* [Task prompt]: Within the listing, how many lines include "AGND"? Please answer with a bare number.

··········

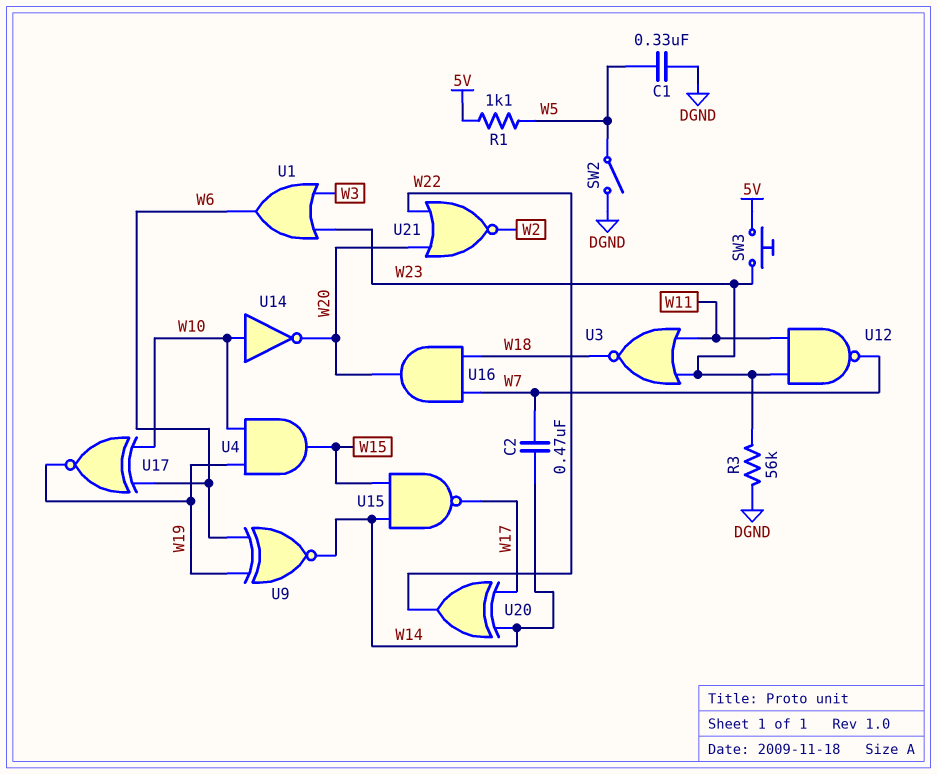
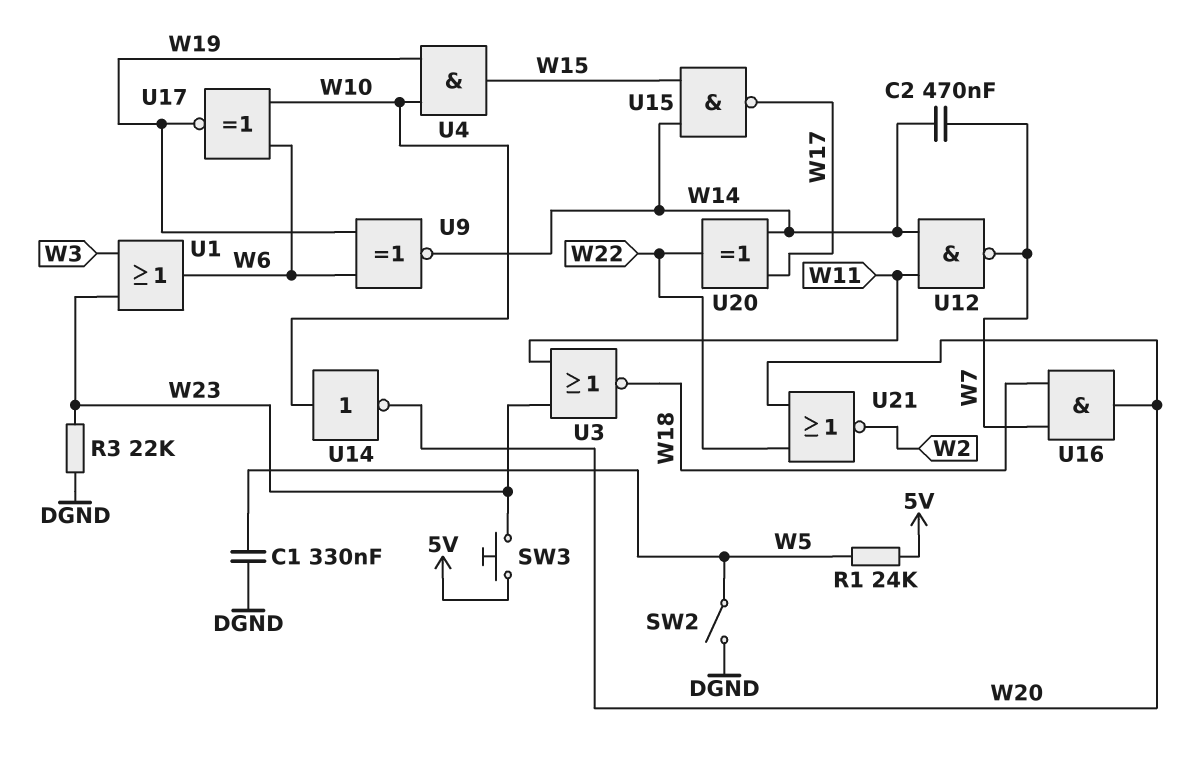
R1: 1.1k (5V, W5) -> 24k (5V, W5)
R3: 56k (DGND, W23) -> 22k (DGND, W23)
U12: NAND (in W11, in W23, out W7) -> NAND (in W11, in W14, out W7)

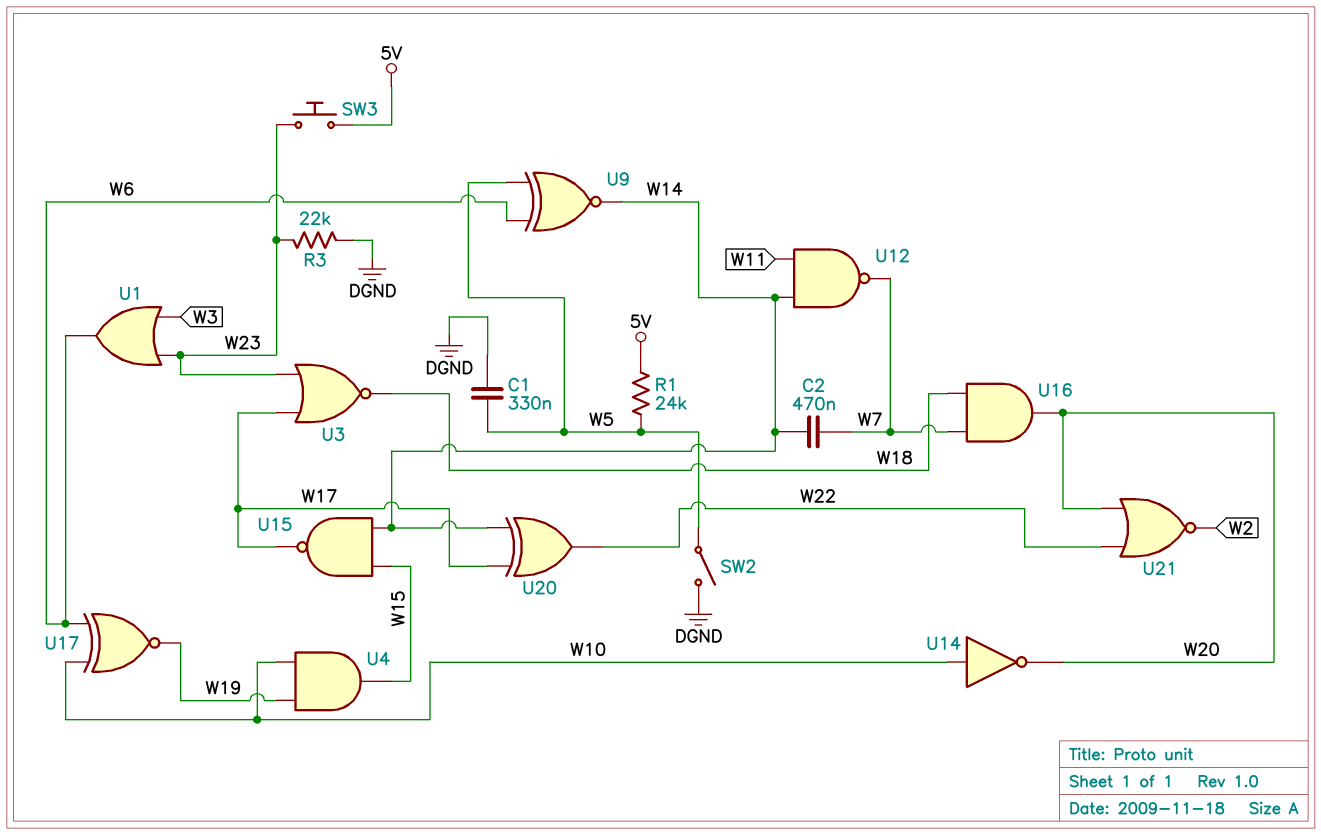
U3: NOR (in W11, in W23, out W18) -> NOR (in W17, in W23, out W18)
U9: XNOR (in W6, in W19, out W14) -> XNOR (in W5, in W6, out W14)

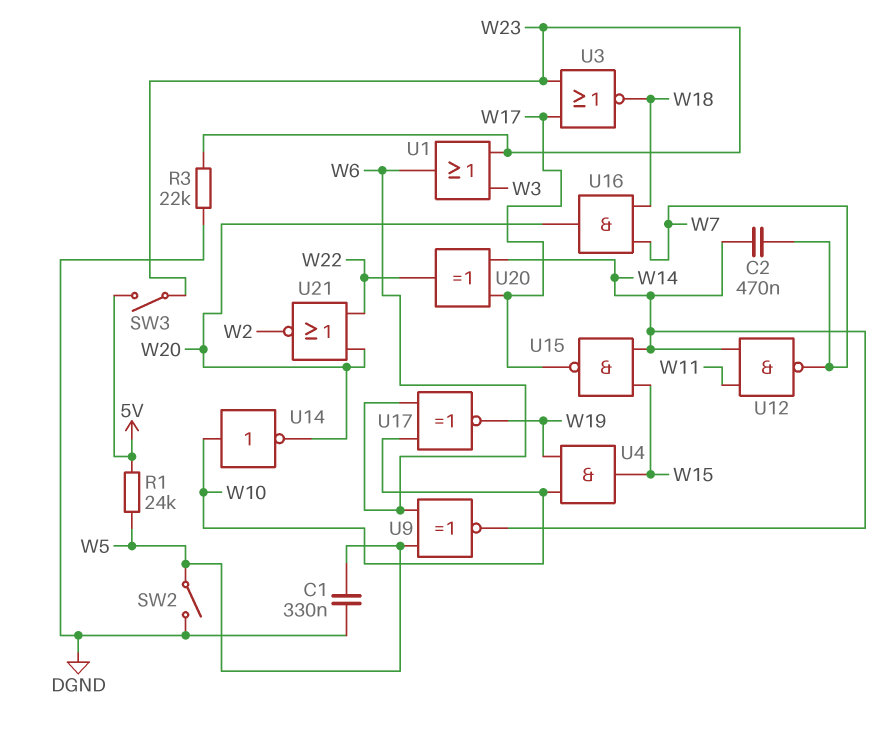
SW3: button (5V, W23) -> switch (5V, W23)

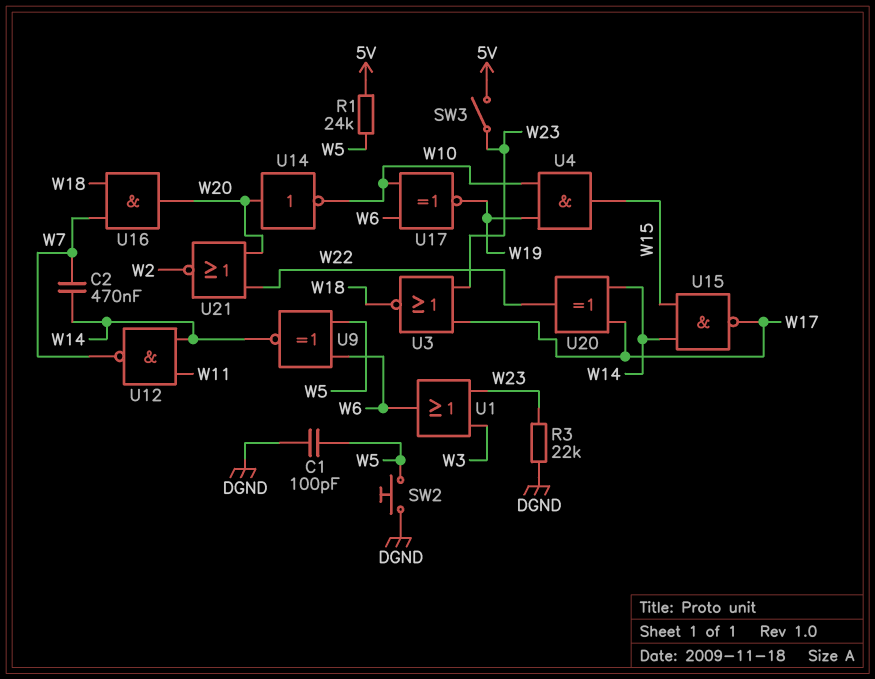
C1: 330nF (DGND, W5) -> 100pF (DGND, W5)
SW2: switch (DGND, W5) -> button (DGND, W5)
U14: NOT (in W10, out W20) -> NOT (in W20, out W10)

··········

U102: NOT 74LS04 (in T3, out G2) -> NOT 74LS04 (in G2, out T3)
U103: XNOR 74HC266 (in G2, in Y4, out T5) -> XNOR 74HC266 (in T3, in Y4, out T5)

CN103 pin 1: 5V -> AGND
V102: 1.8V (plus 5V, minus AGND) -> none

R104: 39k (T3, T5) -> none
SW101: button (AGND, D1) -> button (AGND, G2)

··········

* [Task answer]: 3